───── TASK INPUTS ─────

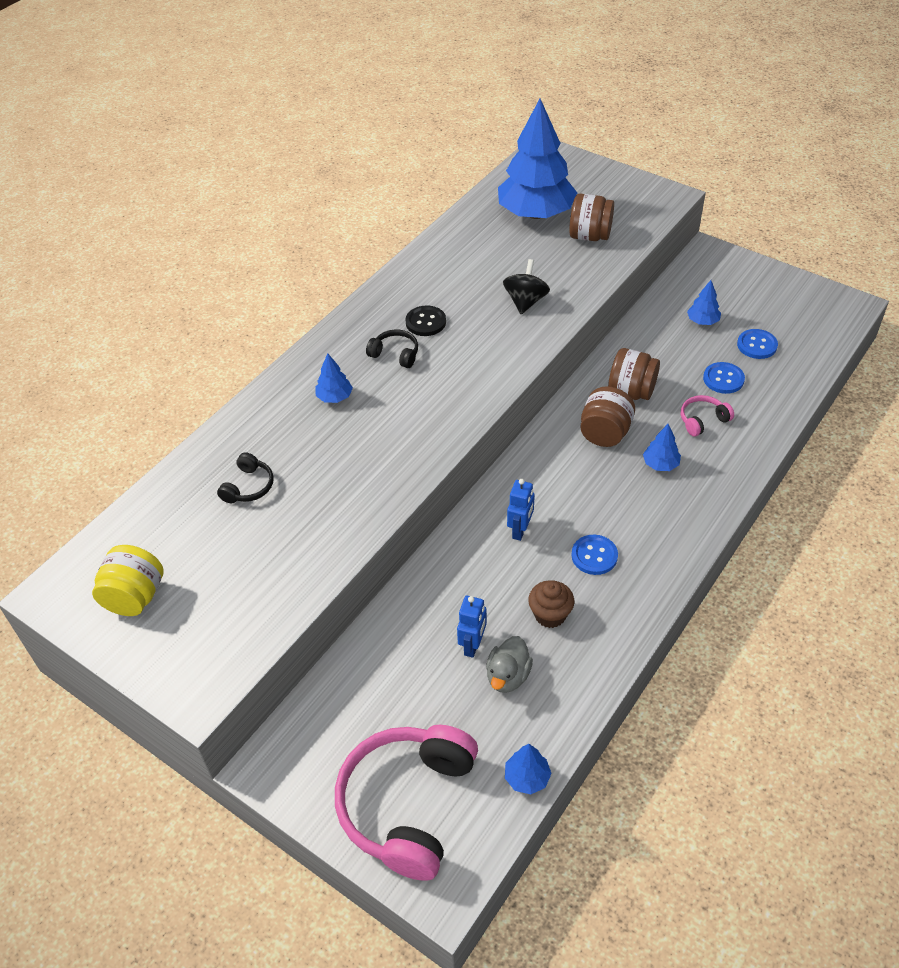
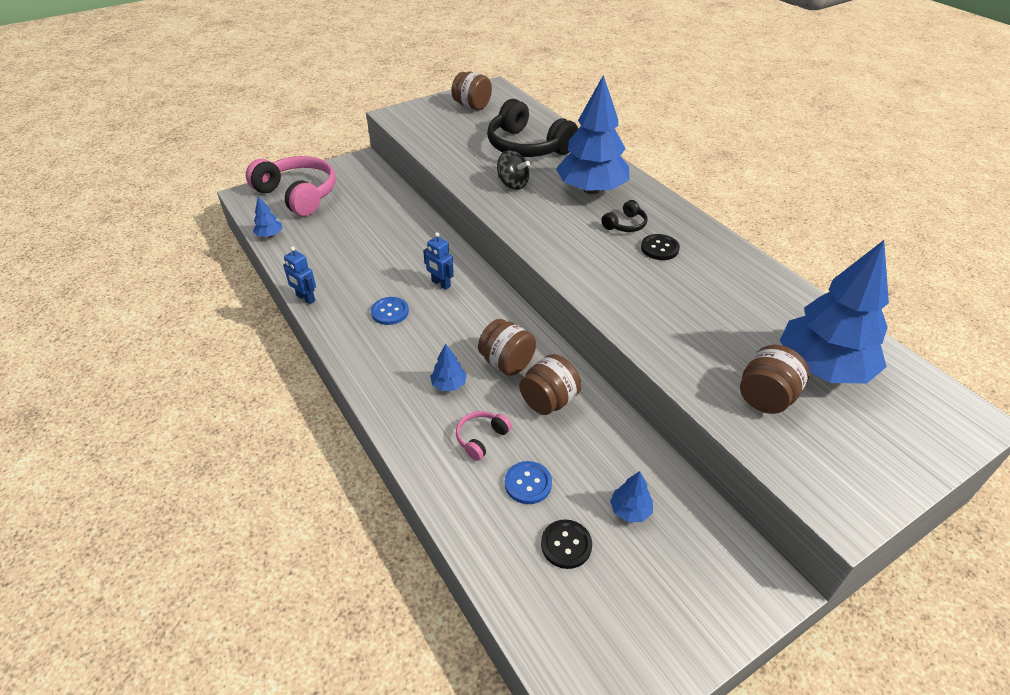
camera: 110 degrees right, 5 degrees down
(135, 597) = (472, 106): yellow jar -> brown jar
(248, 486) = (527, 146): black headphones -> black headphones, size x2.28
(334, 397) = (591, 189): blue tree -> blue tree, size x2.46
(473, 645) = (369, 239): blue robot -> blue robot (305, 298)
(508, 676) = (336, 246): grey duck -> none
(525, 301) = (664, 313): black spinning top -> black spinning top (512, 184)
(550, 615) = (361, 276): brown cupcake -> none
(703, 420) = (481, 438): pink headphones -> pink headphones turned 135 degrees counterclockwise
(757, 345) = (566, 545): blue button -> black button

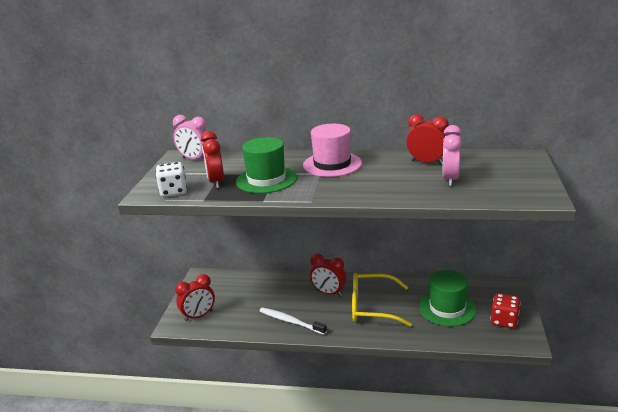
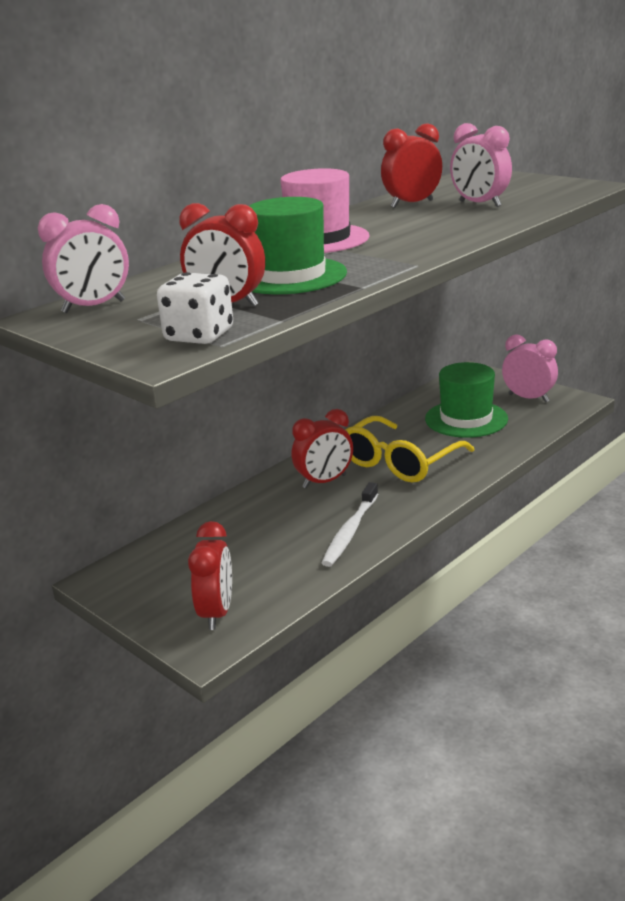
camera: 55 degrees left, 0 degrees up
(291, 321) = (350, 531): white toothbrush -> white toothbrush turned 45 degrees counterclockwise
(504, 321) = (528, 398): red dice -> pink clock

─────

**TASK REQUIREMENTS:** Every line of the entries above that holds "blue" should be copied out.

**FINAL ANSWER:**
(334, 397) = (591, 189): blue tree -> blue tree, size x2.46
(473, 645) = (369, 239): blue robot -> blue robot (305, 298)
(757, 345) = (566, 545): blue button -> black button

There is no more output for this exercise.